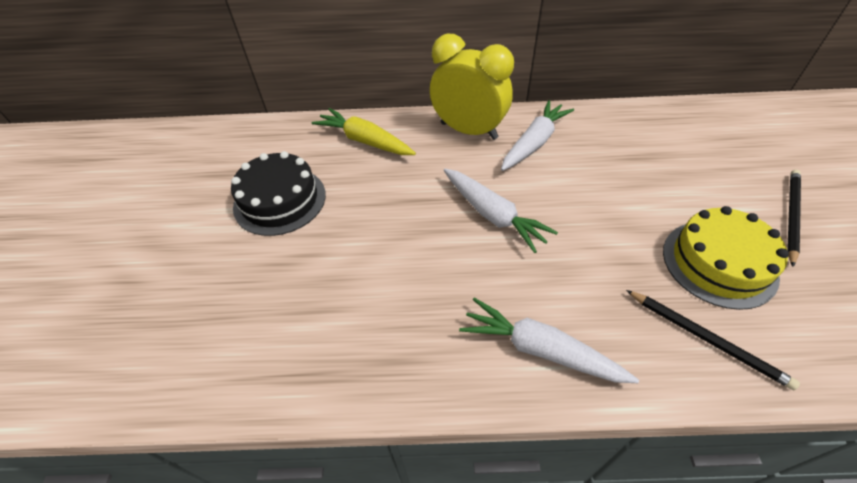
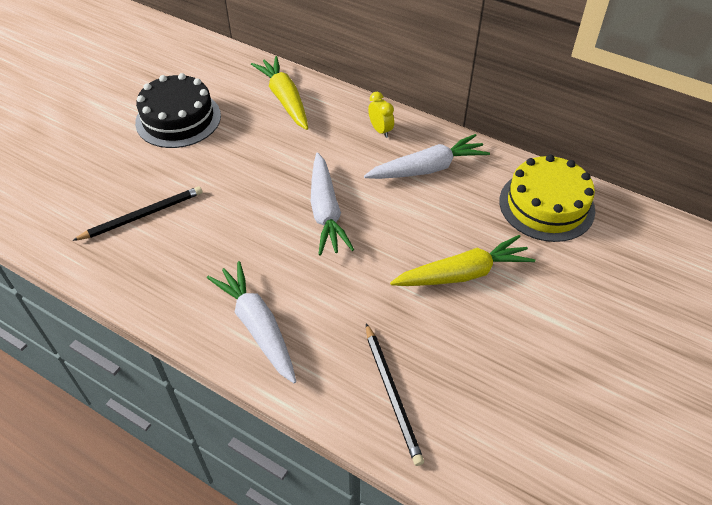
camera: 30 degrees right, 0 degrees up
(469, 131) = (380, 130): yellow clock -> yellow clock, size x0.41
(645, 208) = (463, 273): none -> yellow carrot
(719, 263) = (474, 350): yellow cake -> yellow cake (546, 205)
(791, 216) = (597, 352): black pencil -> black pencil (143, 215)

====================

Only this range is to be output: the line that contains "(645, 208) = (463, 273): none" through the last line of the records above, both inclusive.

(645, 208) = (463, 273): none -> yellow carrot
(719, 263) = (474, 350): yellow cake -> yellow cake (546, 205)
(791, 216) = (597, 352): black pencil -> black pencil (143, 215)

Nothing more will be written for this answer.